- WHAT THE EXERCISE ASKS:
A word-for-word copy of the listing, free of images, is the expected answer.

Content starts

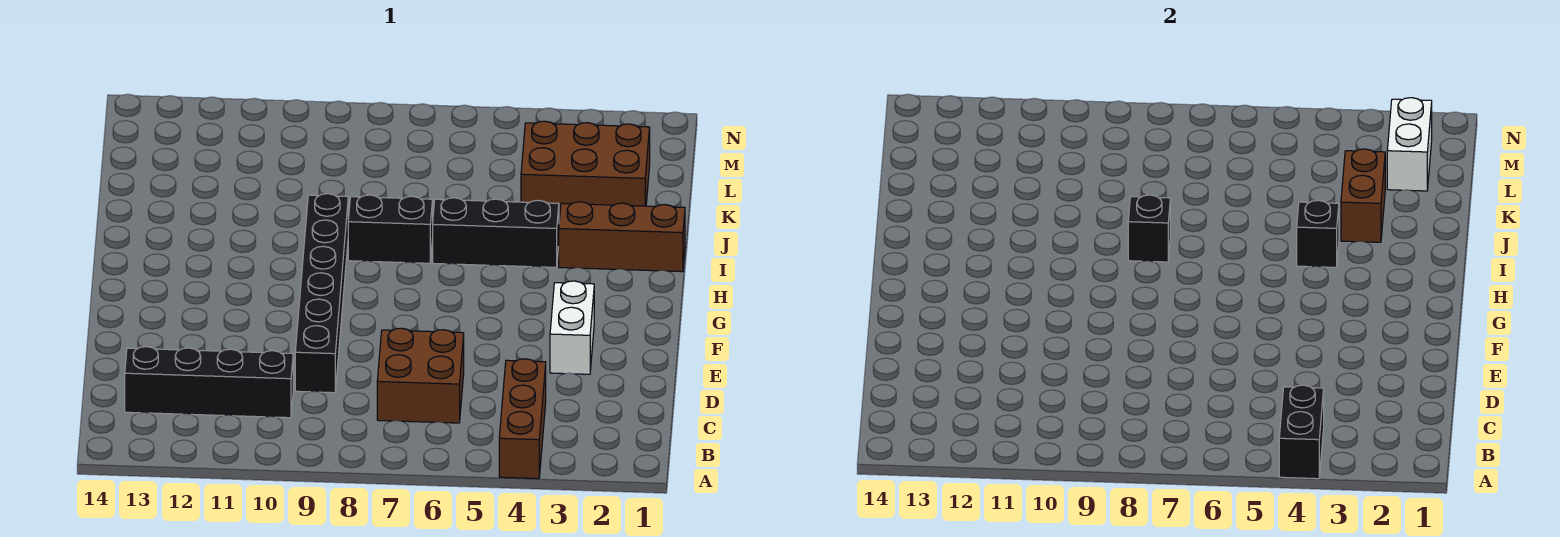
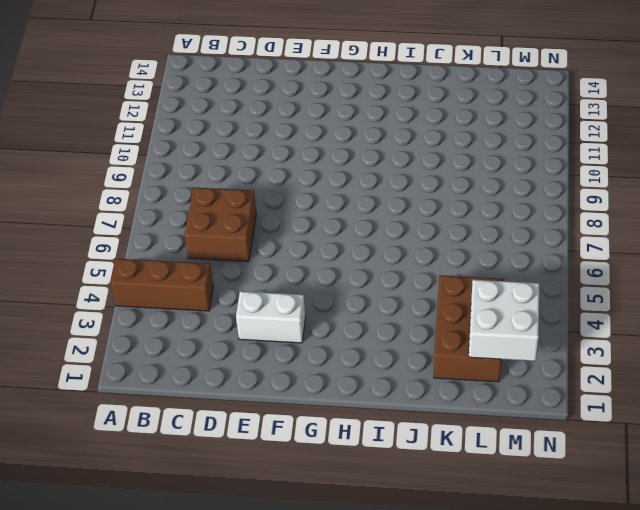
white brick L2:M3 level 2 -> white brick L2:M2 level 2
none -> black brick C10:C13 level 1
none -> black brick D9:I9 level 1
none -> brown brick I1:I3 level 1

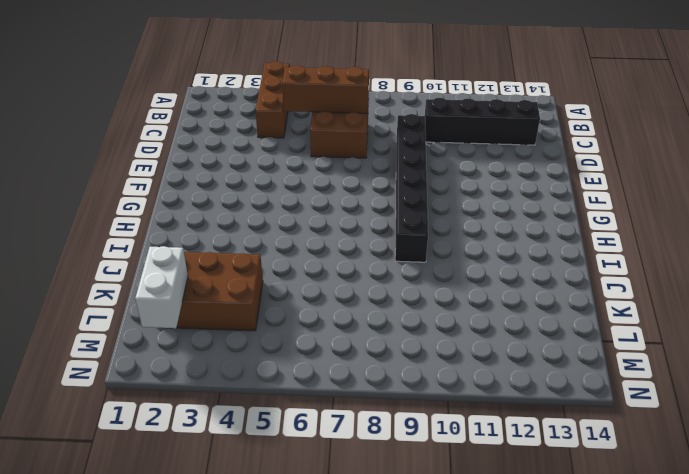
brown brick C5:C7 level 2 -> brown brick I1:I3 level 1
none -> white brick E3:F3 level 1
none -> black brick I4:I6 level 1
none -> black brick I7:I8 level 1

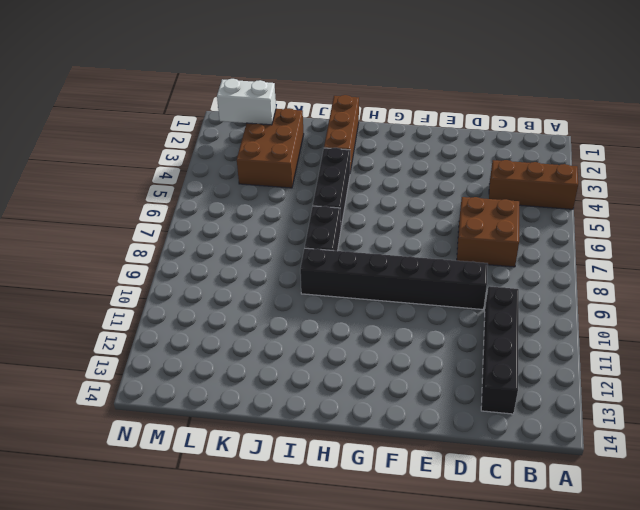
none -> white brick E3:F3 level 1
none -> black brick A4:B4 level 2
none -> black brick I4 level 2

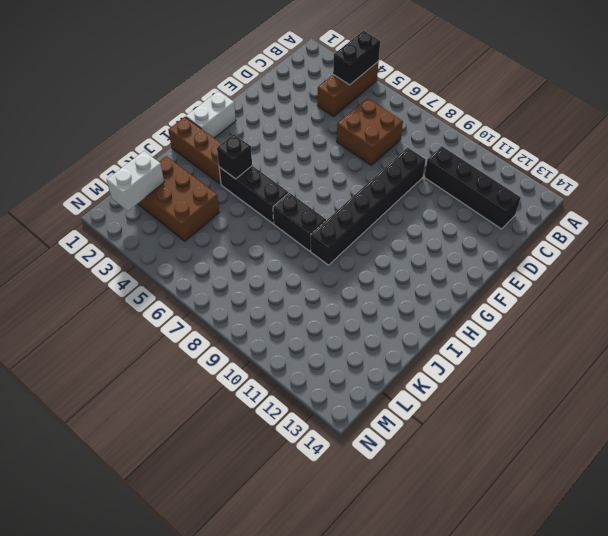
white brick G1:H1 level 1 -> white brick E3:F3 level 1
none -> black brick I8 level 2
none -> brown brick J3:K3 level 2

Content ends

- RESULT FOR THIS TASK:
white brick L2:M3 level 2 -> white brick L2:M2 level 2
none -> black brick C10:C13 level 1
none -> black brick D9:I9 level 1
none -> brown brick I1:I3 level 1

brown brick C5:C7 level 2 -> brown brick I1:I3 level 1
none -> white brick E3:F3 level 1
none -> black brick I4:I6 level 1
none -> black brick I7:I8 level 1

none -> white brick E3:F3 level 1
none -> black brick A4:B4 level 2
none -> black brick I4 level 2

white brick G1:H1 level 1 -> white brick E3:F3 level 1
none -> black brick I8 level 2
none -> brown brick J3:K3 level 2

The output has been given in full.